**TASK TO COMPLETE**
Reproduce, word for word, the items from the first one through the line that contains "15: 7:40 -> 7:41", including both ends.

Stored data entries

==========

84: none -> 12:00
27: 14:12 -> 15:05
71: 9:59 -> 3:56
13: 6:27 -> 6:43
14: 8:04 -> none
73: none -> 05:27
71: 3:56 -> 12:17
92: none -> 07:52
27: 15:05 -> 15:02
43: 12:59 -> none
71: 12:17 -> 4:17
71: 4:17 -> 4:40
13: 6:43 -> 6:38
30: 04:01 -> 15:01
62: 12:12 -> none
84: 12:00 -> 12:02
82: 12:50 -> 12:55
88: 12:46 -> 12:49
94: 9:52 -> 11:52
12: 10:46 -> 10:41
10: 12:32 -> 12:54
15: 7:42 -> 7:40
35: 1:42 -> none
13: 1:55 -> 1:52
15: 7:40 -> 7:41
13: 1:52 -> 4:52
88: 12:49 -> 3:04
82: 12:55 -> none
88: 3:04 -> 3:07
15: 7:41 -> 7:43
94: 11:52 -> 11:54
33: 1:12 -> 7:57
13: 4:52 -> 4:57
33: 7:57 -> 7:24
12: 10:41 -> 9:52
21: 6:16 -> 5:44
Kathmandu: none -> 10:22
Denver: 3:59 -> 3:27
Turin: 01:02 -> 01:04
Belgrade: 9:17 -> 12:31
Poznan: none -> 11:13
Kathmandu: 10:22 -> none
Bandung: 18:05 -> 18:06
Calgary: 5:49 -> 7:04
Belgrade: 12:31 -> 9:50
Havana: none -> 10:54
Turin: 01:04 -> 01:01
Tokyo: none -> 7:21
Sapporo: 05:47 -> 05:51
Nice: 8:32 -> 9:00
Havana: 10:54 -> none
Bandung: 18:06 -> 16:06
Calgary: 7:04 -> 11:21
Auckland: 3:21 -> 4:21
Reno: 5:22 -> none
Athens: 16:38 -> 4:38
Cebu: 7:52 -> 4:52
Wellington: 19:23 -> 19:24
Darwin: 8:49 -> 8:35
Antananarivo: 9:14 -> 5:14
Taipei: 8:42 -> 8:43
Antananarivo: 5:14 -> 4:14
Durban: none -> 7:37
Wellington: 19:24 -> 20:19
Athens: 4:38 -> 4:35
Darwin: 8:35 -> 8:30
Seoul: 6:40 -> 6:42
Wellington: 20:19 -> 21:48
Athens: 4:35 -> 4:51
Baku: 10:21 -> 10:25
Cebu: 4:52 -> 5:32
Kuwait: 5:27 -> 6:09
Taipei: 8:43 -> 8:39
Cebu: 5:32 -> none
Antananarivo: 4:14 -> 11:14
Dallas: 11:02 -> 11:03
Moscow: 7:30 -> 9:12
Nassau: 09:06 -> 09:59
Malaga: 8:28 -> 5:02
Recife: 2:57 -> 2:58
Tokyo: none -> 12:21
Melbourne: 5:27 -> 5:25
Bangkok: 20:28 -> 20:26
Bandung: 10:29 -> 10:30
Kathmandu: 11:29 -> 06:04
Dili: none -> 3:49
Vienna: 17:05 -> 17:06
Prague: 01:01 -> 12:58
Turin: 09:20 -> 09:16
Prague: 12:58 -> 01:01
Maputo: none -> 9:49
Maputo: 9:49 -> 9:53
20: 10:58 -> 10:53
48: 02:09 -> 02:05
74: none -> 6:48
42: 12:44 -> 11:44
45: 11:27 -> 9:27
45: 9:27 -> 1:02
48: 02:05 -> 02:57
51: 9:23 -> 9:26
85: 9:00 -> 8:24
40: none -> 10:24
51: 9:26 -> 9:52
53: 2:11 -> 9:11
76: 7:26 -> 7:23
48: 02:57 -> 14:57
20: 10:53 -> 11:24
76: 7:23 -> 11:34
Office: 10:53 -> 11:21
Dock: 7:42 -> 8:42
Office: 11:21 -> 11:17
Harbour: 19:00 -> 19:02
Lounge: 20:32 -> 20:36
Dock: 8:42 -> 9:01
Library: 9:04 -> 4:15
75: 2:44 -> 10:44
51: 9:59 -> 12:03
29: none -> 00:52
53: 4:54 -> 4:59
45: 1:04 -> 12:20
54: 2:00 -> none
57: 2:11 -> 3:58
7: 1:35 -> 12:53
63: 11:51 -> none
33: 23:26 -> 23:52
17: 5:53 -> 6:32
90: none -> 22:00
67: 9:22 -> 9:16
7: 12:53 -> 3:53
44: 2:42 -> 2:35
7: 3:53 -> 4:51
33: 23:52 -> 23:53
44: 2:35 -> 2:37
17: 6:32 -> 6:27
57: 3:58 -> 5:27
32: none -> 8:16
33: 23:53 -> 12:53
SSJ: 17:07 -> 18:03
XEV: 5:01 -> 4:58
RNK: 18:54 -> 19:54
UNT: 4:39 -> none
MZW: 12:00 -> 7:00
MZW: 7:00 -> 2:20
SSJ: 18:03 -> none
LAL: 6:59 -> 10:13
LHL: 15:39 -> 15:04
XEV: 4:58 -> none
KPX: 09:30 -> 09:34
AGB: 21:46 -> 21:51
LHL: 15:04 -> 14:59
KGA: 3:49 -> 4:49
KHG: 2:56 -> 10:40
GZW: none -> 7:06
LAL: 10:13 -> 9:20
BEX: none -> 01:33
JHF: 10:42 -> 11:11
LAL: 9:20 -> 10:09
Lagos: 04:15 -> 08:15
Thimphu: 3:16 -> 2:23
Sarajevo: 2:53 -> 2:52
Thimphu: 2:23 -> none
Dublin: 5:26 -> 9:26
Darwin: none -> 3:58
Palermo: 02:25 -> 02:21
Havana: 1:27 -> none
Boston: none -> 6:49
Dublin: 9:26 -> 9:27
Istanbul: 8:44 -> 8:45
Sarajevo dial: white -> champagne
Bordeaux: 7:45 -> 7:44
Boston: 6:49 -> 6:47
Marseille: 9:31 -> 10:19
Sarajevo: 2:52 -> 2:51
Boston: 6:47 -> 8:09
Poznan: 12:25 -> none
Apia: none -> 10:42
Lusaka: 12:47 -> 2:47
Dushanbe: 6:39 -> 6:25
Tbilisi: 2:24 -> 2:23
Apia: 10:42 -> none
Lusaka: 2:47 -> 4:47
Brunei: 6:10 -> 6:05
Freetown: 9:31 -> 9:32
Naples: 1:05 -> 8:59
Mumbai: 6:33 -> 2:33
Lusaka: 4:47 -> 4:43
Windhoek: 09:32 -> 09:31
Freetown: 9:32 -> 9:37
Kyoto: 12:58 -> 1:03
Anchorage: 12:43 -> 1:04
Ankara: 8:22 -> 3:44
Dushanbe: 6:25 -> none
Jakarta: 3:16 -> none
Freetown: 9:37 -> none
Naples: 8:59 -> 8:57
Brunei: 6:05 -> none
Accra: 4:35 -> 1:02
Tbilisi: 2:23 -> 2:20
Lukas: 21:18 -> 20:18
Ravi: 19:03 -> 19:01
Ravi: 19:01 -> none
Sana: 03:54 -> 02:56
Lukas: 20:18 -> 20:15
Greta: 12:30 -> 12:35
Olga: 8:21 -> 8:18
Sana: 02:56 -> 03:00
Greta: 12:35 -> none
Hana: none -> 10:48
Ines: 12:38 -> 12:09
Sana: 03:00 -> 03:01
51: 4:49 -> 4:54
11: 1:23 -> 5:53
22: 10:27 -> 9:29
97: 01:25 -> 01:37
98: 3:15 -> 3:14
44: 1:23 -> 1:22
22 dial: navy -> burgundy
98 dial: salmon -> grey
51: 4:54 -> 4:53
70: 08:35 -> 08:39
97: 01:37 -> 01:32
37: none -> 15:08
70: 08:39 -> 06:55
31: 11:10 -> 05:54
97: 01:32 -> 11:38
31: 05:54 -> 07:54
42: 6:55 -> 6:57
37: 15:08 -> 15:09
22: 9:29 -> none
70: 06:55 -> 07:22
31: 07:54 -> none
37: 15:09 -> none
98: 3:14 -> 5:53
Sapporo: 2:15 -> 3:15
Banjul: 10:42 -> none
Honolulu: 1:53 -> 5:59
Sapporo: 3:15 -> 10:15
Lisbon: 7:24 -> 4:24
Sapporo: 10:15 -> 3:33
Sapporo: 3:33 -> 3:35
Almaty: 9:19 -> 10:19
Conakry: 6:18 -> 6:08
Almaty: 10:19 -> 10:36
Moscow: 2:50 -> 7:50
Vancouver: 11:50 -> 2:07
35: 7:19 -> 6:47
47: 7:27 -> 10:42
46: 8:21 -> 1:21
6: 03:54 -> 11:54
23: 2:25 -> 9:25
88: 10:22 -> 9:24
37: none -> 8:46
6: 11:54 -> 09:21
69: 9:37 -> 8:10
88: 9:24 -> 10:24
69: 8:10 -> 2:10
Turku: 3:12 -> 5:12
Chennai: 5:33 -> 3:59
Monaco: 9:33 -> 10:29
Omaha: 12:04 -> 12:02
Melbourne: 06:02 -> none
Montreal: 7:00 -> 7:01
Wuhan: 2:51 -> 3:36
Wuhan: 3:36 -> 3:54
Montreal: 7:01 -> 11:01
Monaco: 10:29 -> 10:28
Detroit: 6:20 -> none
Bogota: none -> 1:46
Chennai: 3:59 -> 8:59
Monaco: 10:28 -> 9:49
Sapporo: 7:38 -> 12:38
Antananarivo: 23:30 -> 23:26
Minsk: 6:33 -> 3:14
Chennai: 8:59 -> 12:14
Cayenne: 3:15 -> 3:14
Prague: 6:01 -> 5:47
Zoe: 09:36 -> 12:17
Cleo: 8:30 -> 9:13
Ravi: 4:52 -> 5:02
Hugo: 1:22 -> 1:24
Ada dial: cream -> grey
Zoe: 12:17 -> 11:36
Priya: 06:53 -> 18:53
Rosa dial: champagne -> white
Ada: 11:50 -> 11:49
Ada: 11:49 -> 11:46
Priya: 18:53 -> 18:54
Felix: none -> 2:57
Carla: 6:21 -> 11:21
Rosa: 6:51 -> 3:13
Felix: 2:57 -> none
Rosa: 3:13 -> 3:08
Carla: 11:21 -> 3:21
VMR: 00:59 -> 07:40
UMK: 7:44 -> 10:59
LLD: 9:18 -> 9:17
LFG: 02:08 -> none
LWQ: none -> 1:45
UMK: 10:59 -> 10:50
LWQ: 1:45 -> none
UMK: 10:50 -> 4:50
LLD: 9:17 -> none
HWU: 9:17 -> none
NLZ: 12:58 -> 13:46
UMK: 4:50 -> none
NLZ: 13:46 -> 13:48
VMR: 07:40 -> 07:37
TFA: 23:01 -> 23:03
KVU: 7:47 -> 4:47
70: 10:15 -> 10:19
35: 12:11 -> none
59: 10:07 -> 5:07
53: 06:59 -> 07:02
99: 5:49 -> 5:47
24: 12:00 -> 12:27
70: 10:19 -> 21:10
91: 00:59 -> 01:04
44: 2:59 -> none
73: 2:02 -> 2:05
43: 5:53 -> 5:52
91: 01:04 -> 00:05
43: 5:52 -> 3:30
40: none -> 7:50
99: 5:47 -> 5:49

==========

**EXERCISE ANSWER**
84: none -> 12:00
27: 14:12 -> 15:05
71: 9:59 -> 3:56
13: 6:27 -> 6:43
14: 8:04 -> none
73: none -> 05:27
71: 3:56 -> 12:17
92: none -> 07:52
27: 15:05 -> 15:02
43: 12:59 -> none
71: 12:17 -> 4:17
71: 4:17 -> 4:40
13: 6:43 -> 6:38
30: 04:01 -> 15:01
62: 12:12 -> none
84: 12:00 -> 12:02
82: 12:50 -> 12:55
88: 12:46 -> 12:49
94: 9:52 -> 11:52
12: 10:46 -> 10:41
10: 12:32 -> 12:54
15: 7:42 -> 7:40
35: 1:42 -> none
13: 1:55 -> 1:52
15: 7:40 -> 7:41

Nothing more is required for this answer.